*** Opening of Input for this task ***

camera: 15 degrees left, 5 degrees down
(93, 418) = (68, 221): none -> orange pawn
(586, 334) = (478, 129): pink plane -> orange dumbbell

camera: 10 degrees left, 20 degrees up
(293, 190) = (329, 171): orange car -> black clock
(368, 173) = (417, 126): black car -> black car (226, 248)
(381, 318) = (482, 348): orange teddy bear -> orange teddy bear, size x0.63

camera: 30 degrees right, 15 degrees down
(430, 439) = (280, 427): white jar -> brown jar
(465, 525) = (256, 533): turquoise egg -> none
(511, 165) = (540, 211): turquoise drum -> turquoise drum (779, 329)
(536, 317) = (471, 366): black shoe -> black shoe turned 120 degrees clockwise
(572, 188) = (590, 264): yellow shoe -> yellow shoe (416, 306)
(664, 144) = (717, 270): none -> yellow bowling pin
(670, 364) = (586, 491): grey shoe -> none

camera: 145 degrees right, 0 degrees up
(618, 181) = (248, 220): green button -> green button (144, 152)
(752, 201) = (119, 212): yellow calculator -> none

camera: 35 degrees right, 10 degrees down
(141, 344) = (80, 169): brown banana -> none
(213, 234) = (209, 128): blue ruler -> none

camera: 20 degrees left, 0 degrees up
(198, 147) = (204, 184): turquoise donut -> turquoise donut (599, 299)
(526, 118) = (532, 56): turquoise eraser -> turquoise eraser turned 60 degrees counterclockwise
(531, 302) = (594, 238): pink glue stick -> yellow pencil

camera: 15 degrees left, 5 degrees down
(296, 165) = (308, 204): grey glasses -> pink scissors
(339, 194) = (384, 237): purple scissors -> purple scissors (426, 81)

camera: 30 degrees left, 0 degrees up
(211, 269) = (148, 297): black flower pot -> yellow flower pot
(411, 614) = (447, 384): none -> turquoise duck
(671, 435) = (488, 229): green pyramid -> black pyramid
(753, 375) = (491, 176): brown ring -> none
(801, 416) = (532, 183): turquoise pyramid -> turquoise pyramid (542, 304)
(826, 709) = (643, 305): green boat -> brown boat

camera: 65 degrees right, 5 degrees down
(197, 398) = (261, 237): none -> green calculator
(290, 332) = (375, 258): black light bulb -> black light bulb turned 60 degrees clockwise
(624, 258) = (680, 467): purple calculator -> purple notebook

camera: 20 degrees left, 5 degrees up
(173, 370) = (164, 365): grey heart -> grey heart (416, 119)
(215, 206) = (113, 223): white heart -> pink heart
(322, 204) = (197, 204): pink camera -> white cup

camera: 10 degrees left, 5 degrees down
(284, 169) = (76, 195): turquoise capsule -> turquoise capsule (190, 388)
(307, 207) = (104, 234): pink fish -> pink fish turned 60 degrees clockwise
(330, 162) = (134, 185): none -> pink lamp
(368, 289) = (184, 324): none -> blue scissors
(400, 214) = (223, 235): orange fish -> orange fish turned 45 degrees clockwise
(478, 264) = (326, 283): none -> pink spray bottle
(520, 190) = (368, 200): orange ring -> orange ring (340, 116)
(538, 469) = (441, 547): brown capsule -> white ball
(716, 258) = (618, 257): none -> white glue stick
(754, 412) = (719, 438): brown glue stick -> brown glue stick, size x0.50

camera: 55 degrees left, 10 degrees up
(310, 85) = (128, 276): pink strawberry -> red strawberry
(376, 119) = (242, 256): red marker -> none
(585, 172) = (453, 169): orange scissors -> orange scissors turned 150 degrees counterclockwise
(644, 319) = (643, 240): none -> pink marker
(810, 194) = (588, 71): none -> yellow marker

*** Close of Input for this task ***

**What you need to do:** Starting from the line with "(644, 319) = (643, 240): none -> pink marker" and ending with the final line of the data, quote every line exactly, both ends included.

**Your solution:**
(644, 319) = (643, 240): none -> pink marker
(810, 194) = (588, 71): none -> yellow marker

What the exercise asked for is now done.